- _RECORDED DATA_

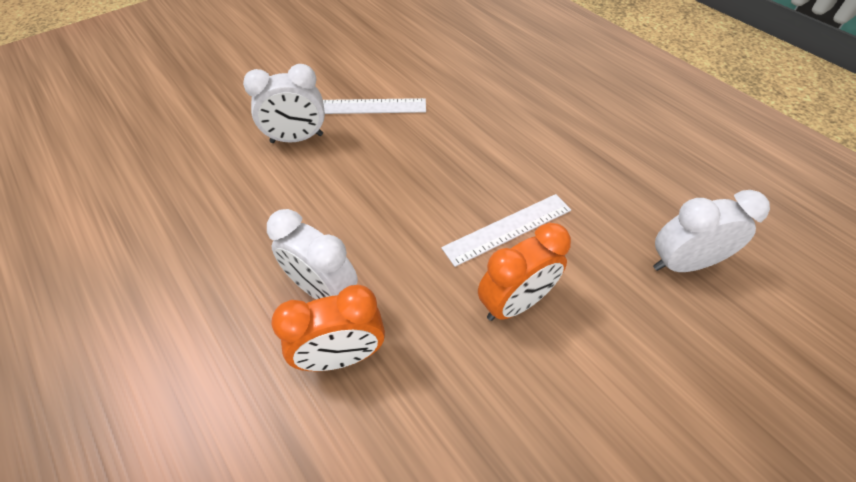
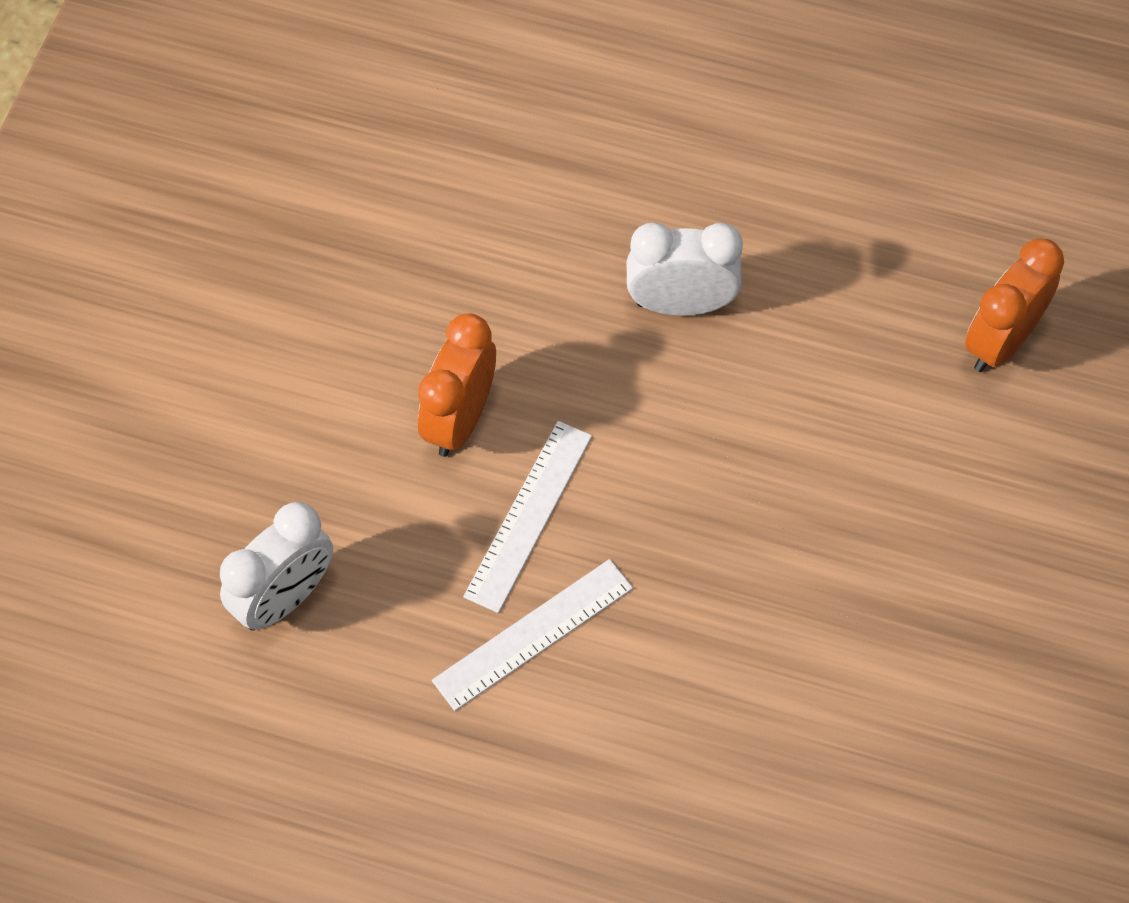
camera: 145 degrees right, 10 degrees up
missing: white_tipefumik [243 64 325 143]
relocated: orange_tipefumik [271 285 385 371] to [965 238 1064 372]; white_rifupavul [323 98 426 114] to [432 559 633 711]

- _WORK ORDER_
Would you copy out the material above exactly, without the pictures in it?

- _RESPONSE TO THE TASK_
camera: 145 degrees right, 10 degrees up
missing: white_tipefumik [243 64 325 143]
relocated: orange_tipefumik [271 285 385 371] to [965 238 1064 372]; white_rifupavul [323 98 426 114] to [432 559 633 711]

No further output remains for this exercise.